[Structured diff data]
━━━
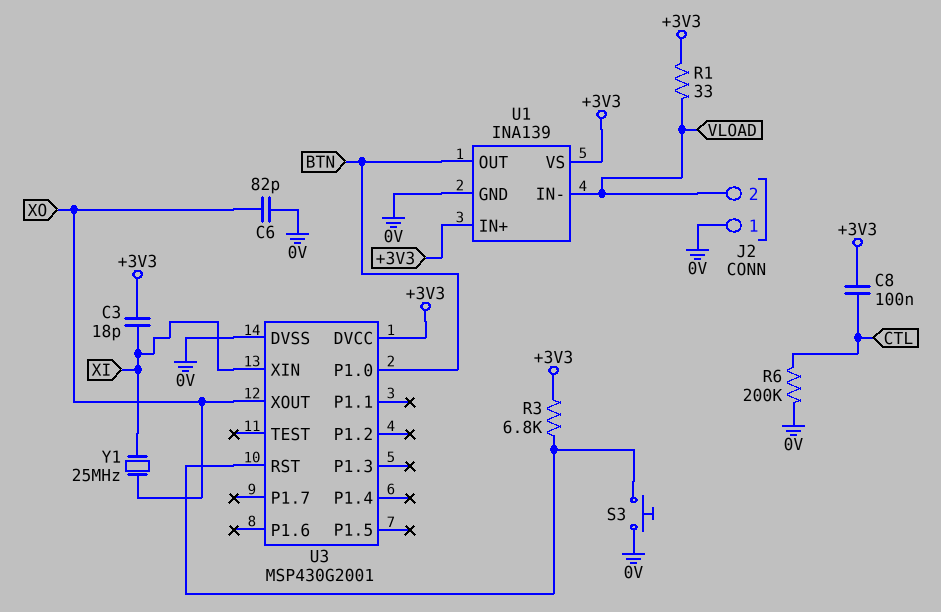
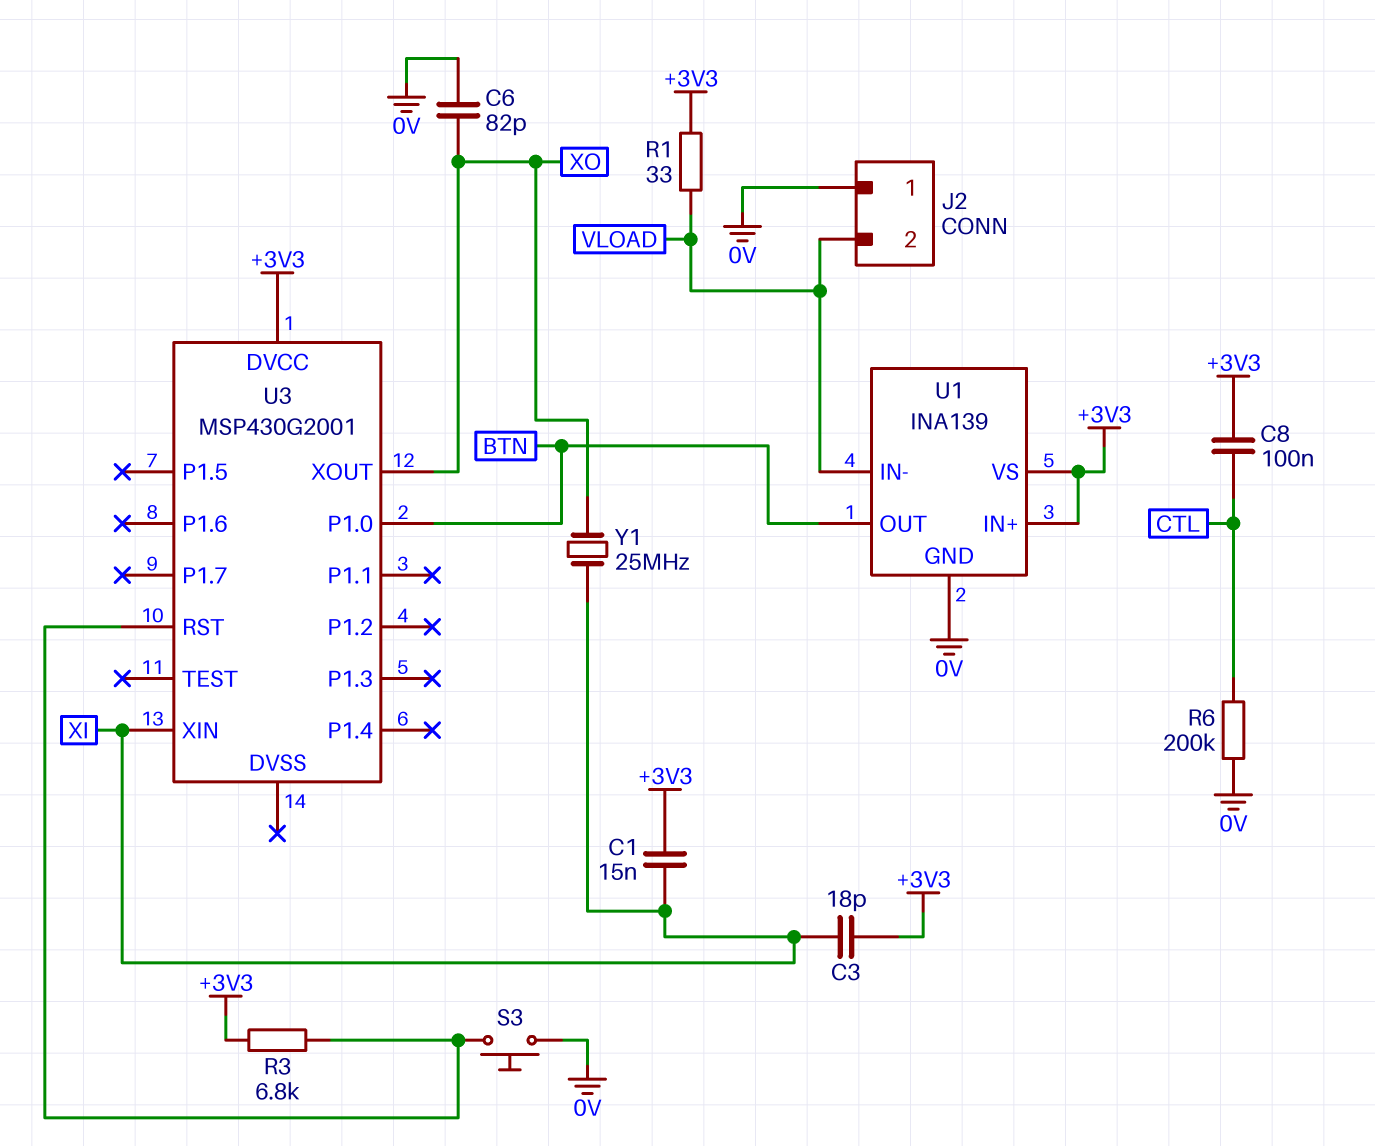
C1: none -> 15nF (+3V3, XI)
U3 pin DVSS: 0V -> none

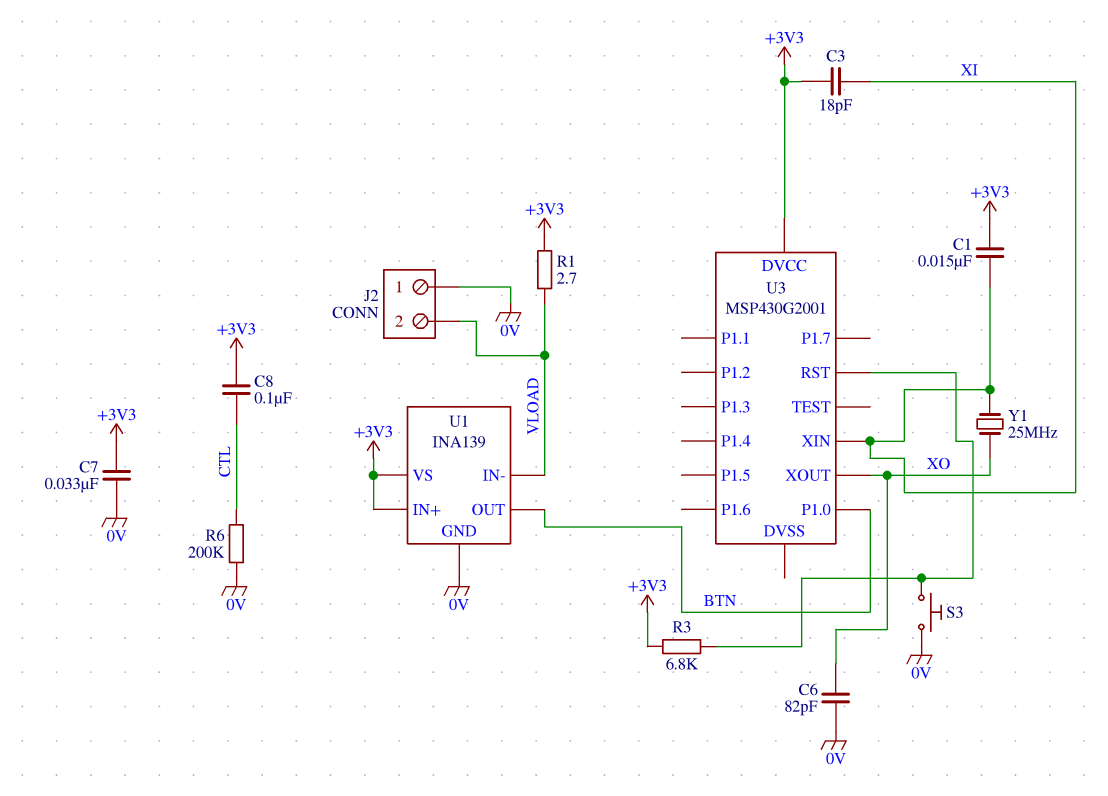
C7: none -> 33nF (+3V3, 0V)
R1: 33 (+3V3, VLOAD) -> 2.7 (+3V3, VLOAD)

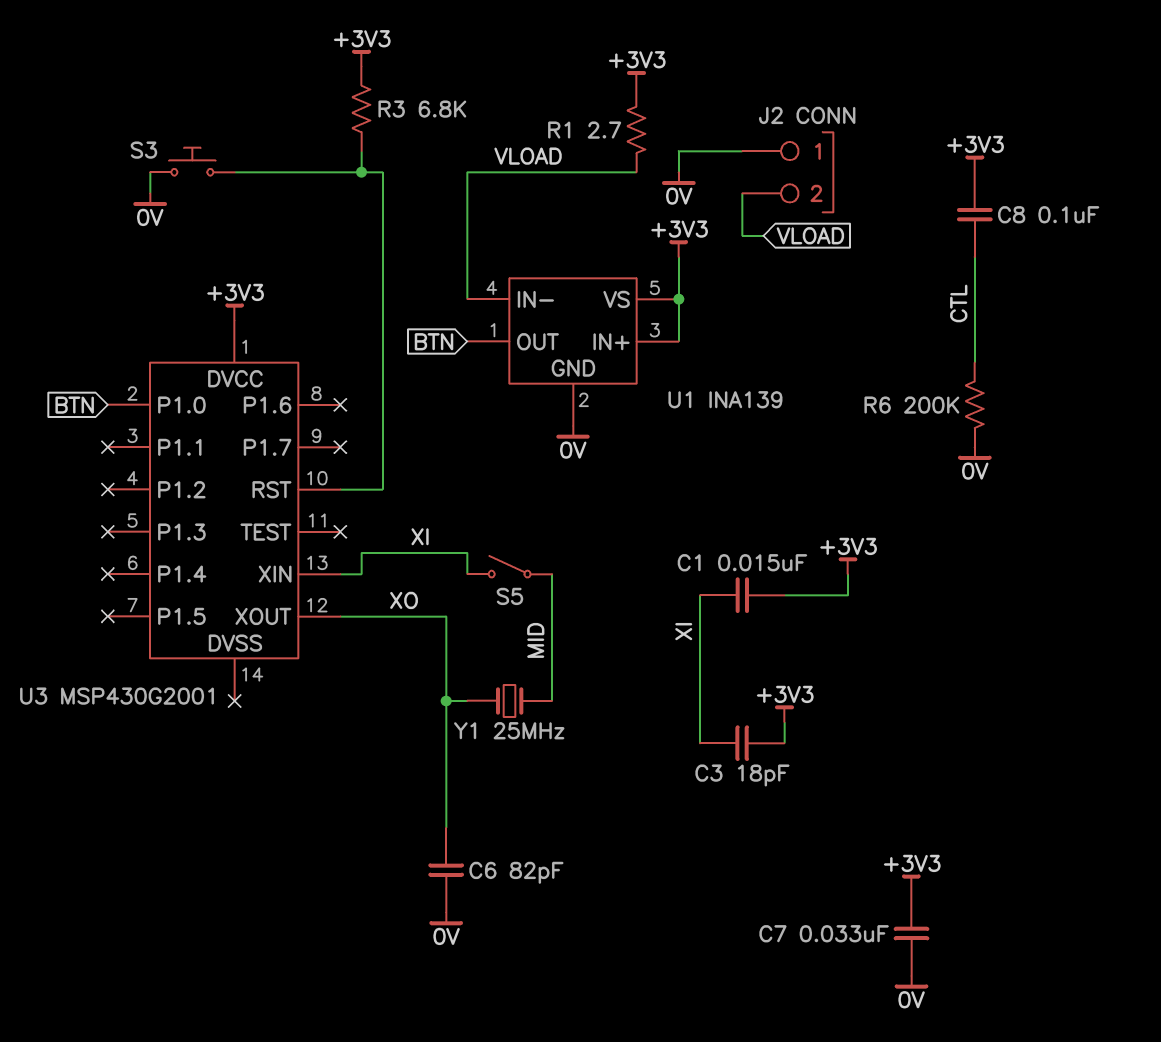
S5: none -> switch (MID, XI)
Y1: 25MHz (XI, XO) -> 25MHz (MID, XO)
━━━
» **WHAT THIS TASK INVOLVES**
Copy out each line of the data that holds the string "none".

» **WRITTEN ANSWER**
C1: none -> 15nF (+3V3, XI)
U3 pin DVSS: 0V -> none
C7: none -> 33nF (+3V3, 0V)
S5: none -> switch (MID, XI)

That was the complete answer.